Task objective - Return only these lines, exactly: the one containing "C12: 22nF (INV, VO) -> 470pF (INV, VO)" and every line after it in the listing.

Exercise data -

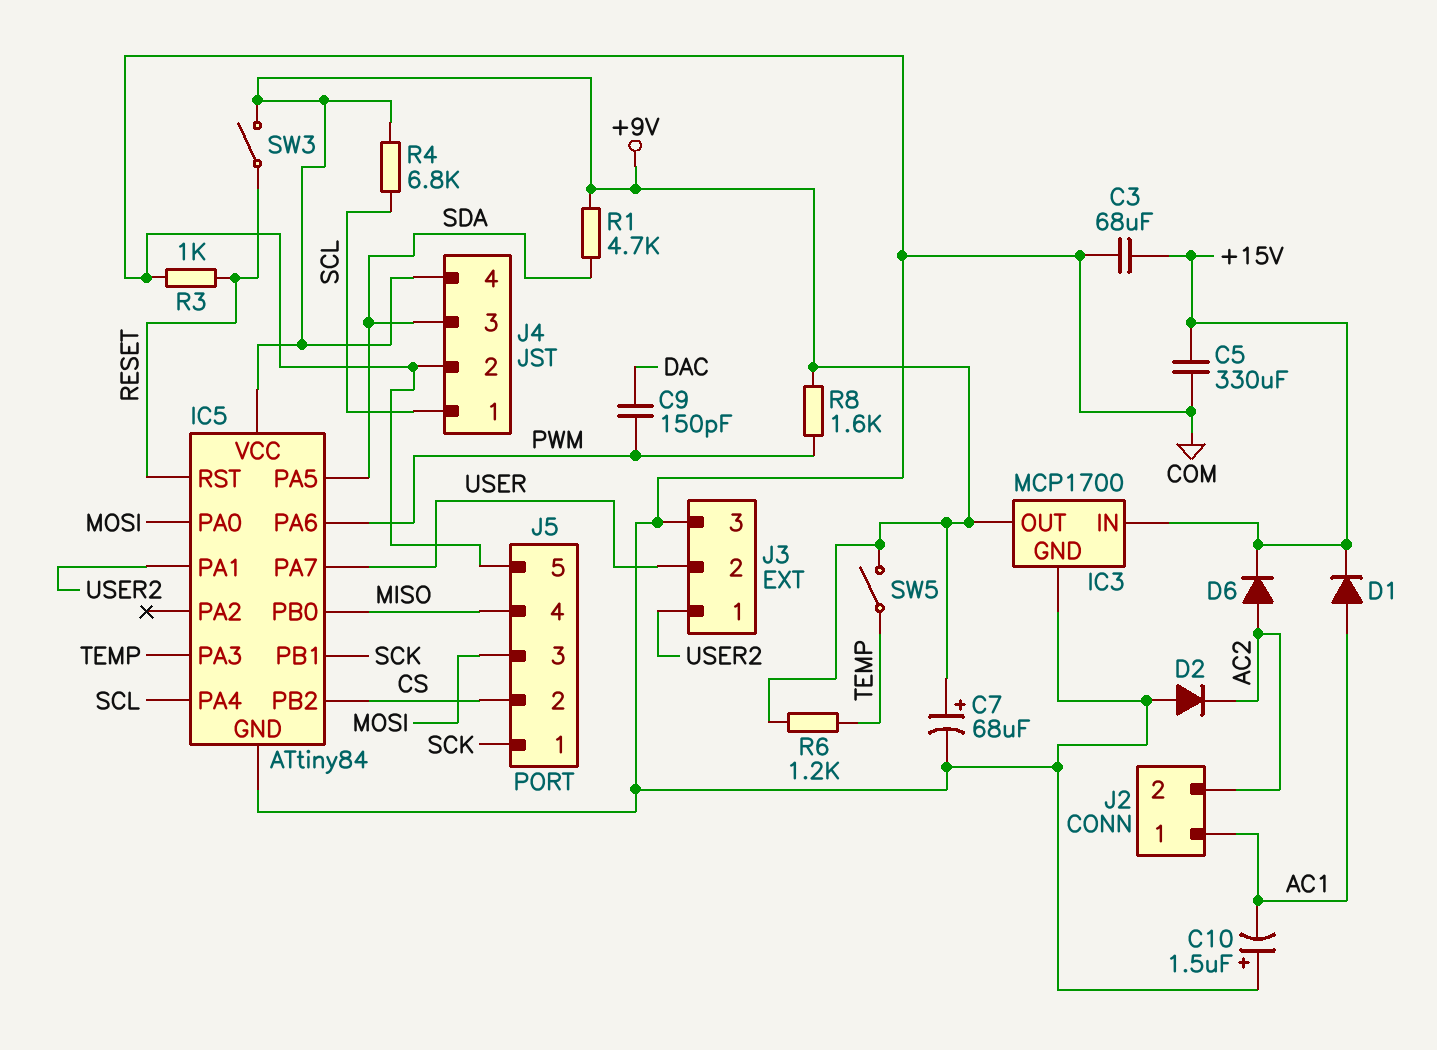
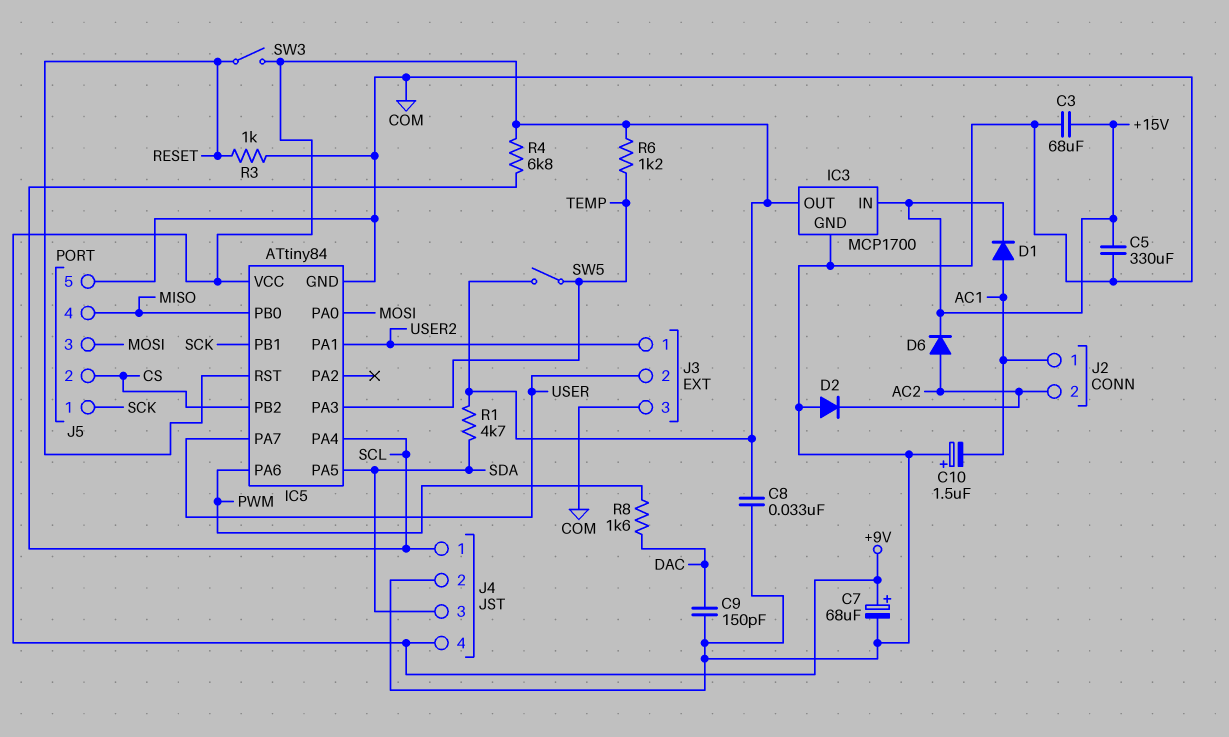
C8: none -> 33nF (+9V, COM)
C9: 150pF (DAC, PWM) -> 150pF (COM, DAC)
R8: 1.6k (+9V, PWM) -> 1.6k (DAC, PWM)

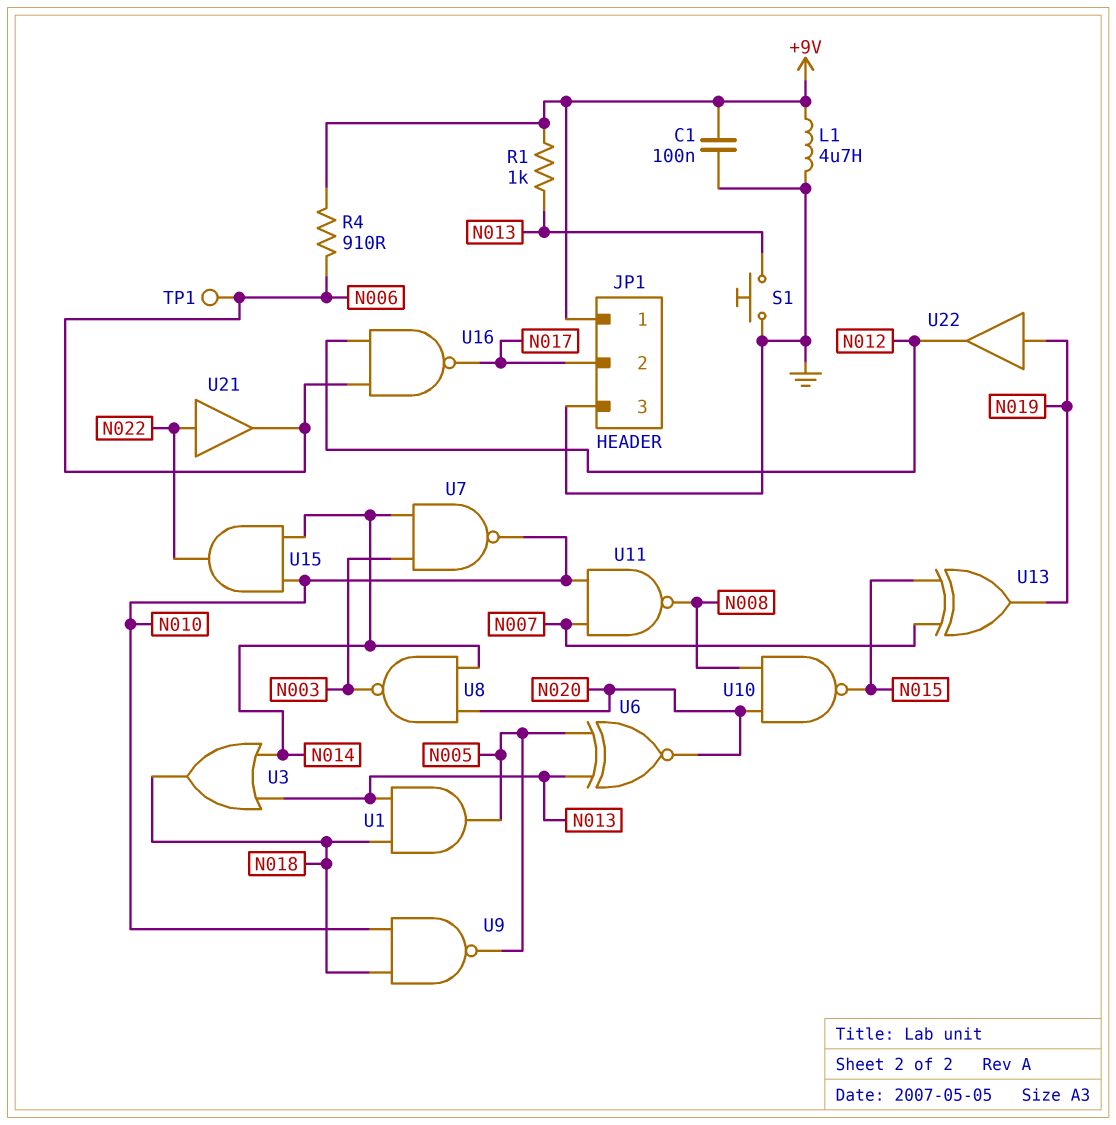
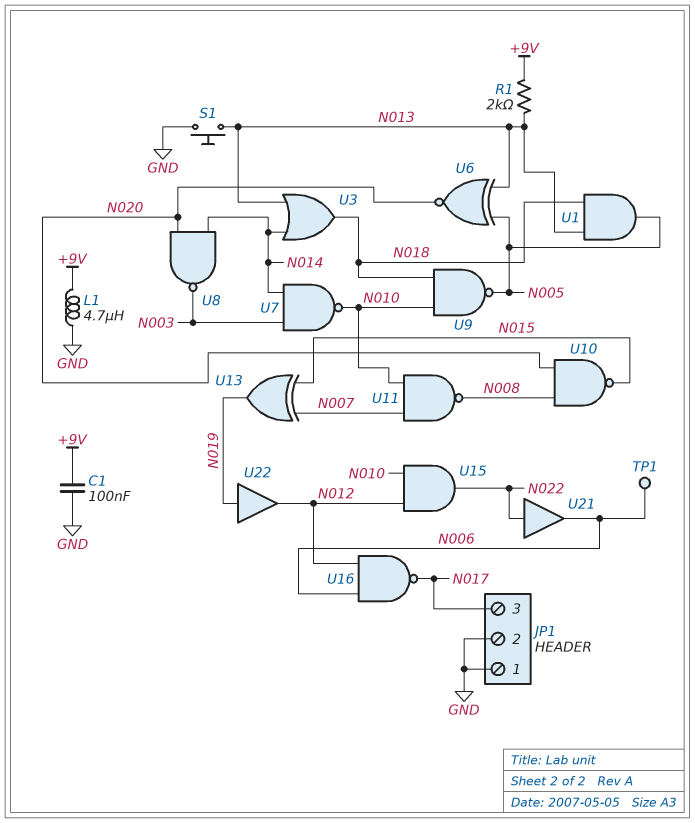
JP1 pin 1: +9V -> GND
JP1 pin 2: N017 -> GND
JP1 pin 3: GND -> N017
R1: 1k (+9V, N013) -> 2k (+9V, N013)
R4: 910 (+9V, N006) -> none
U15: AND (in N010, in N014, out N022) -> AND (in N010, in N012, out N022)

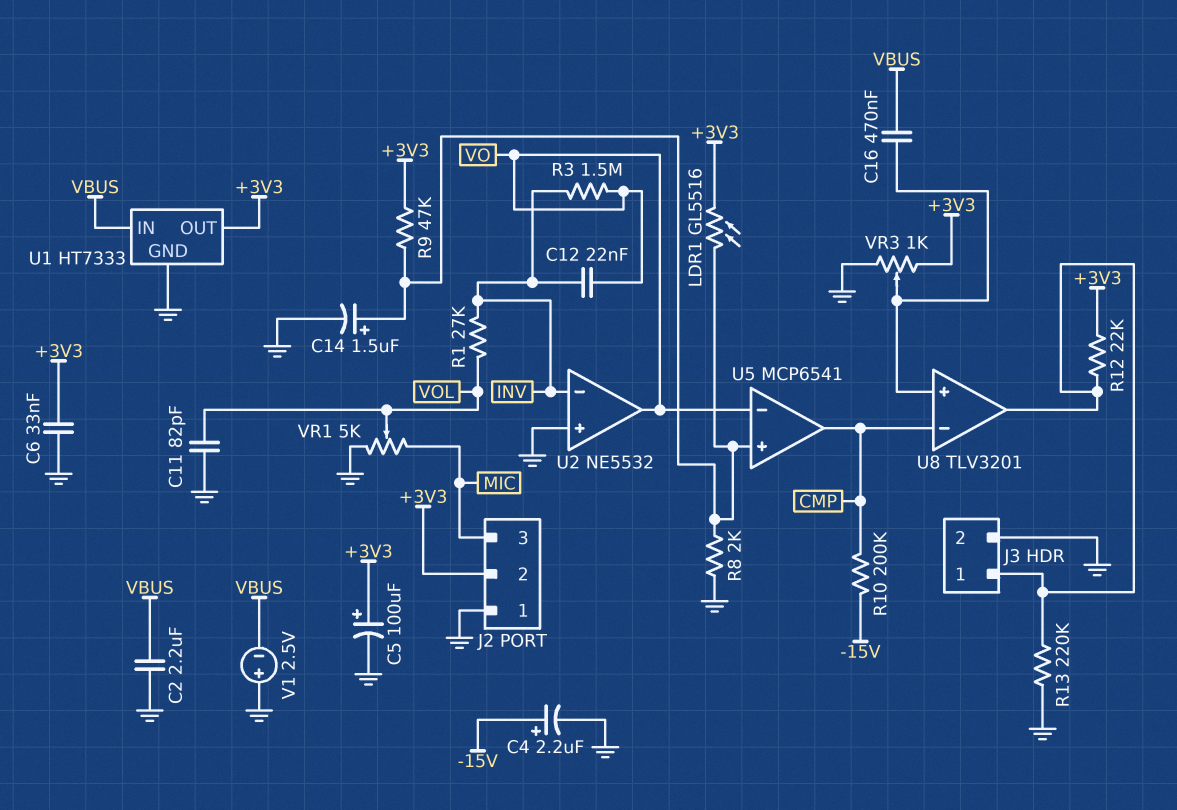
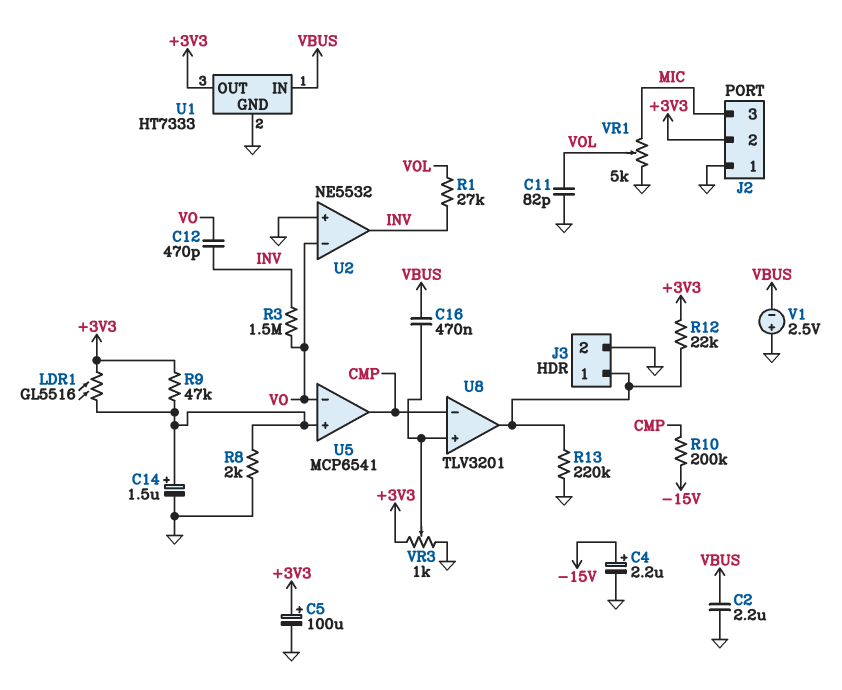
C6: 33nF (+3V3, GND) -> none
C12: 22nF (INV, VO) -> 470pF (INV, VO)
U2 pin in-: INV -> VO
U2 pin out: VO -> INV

Your solution -
C12: 22nF (INV, VO) -> 470pF (INV, VO)
U2 pin in-: INV -> VO
U2 pin out: VO -> INV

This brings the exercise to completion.